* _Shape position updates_

____

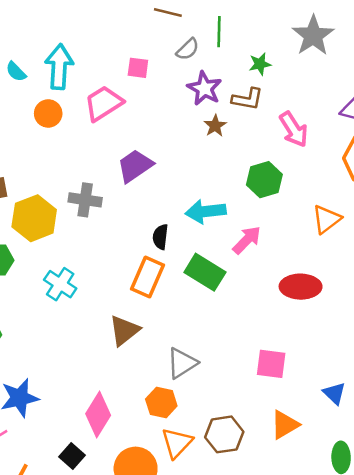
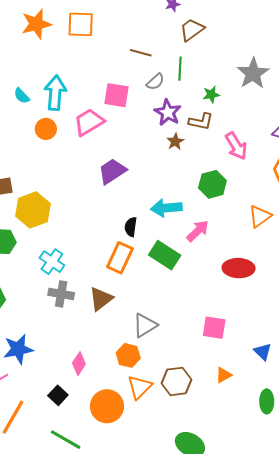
pink square: (138, 68) -> (116, 95), size x1.5
gray cross: (85, 200) -> (61, 294), moved
pink diamond: (98, 415) -> (79, 364), size x0.7
orange triangle: (285, 425) -> (224, 375), size x0.7

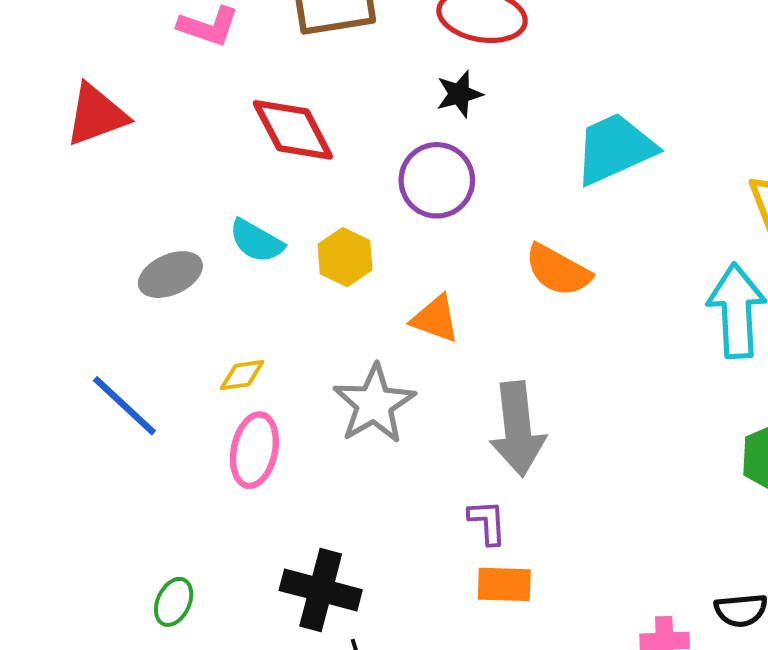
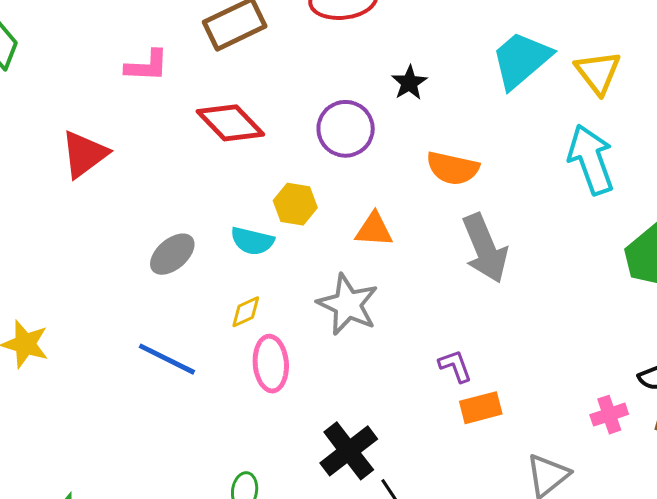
black star: (459, 94) -> (409, 83), moved
cyan trapezoid: (615, 149) -> (521, 60), moved
cyan semicircle: (256, 241) -> (252, 241), moved
gray arrow: (518, 429) -> (485, 248), moved
black cross: (321, 590) -> (349, 451), turned -36

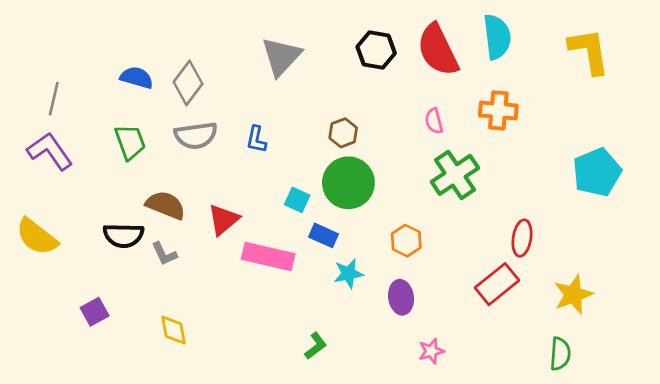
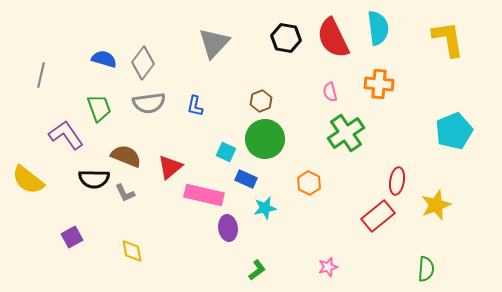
purple L-shape: (50, 151) -> (66, 135), moved
yellow star: (573, 295) -> (436, 205), moved
purple ellipse: (401, 297) -> (228, 228), moved
green L-shape: (316, 346) -> (257, 270), moved

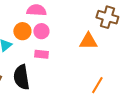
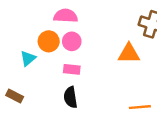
black semicircle: (21, 77) -> (71, 97), moved, size x0.7
orange line: (97, 85) -> (140, 107), turned 54

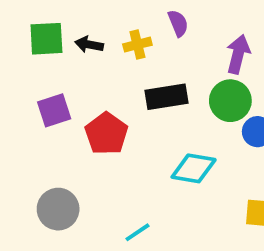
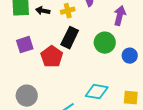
black rectangle: (166, 97) -> (70, 38), moved, turned -55
green circle: (230, 101) -> (105, 43), moved
cyan diamond: (194, 168) -> (97, 92), moved

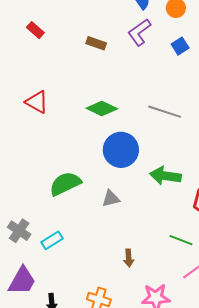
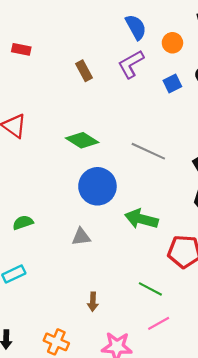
red rectangle: (35, 30) -> (21, 49), turned -36
brown rectangle: (96, 43) -> (84, 71), turned 36
green semicircle: (65, 184) -> (23, 223), moved, size x0.6

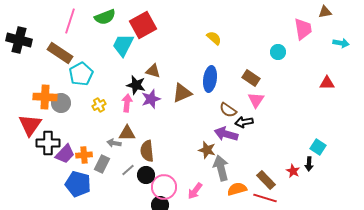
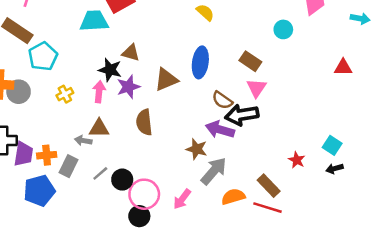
cyan trapezoid: (123, 45) -> (94, 21), turned 60
black arrow: (244, 122) -> (242, 115), size x1.5
brown semicircle: (147, 151) -> (144, 122), moved
purple trapezoid: (65, 154) -> (23, 154), turned -35
black arrow: (309, 164) -> (335, 169), moved, turned 72
gray arrow: (221, 168) -> (214, 171), turned 55
red star: (293, 171) -> (297, 160), moved
blue pentagon: (78, 184) -> (39, 191), turned -30

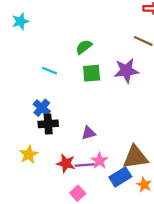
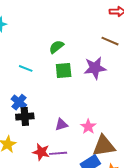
pink star: (99, 161) -> (88, 127), moved

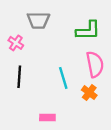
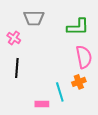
cyan line: (63, 78) -> (60, 92), moved
orange cross: (89, 93) -> (79, 82), turned 32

____

* _Your goal_
What is needed is an exact copy of the lines from the beginning of the data through the line containing "black rectangle: (166, 97)", both included, without any pictures.

* _Response area_
pink square: (138, 68) -> (116, 95), size x1.5
gray cross: (85, 200) -> (61, 294), moved
pink diamond: (98, 415) -> (79, 364), size x0.7
orange triangle: (285, 425) -> (224, 375), size x0.7

black star: (459, 94) -> (409, 83), moved
cyan trapezoid: (615, 149) -> (521, 60), moved
cyan semicircle: (256, 241) -> (252, 241), moved
gray arrow: (518, 429) -> (485, 248), moved
black cross: (321, 590) -> (349, 451), turned -36

purple L-shape: (50, 151) -> (66, 135), moved
yellow star: (573, 295) -> (436, 205), moved
purple ellipse: (401, 297) -> (228, 228), moved
green L-shape: (316, 346) -> (257, 270), moved

black semicircle: (21, 77) -> (71, 97), moved, size x0.7
orange line: (97, 85) -> (140, 107), turned 54

black rectangle: (166, 97) -> (70, 38), moved, turned -55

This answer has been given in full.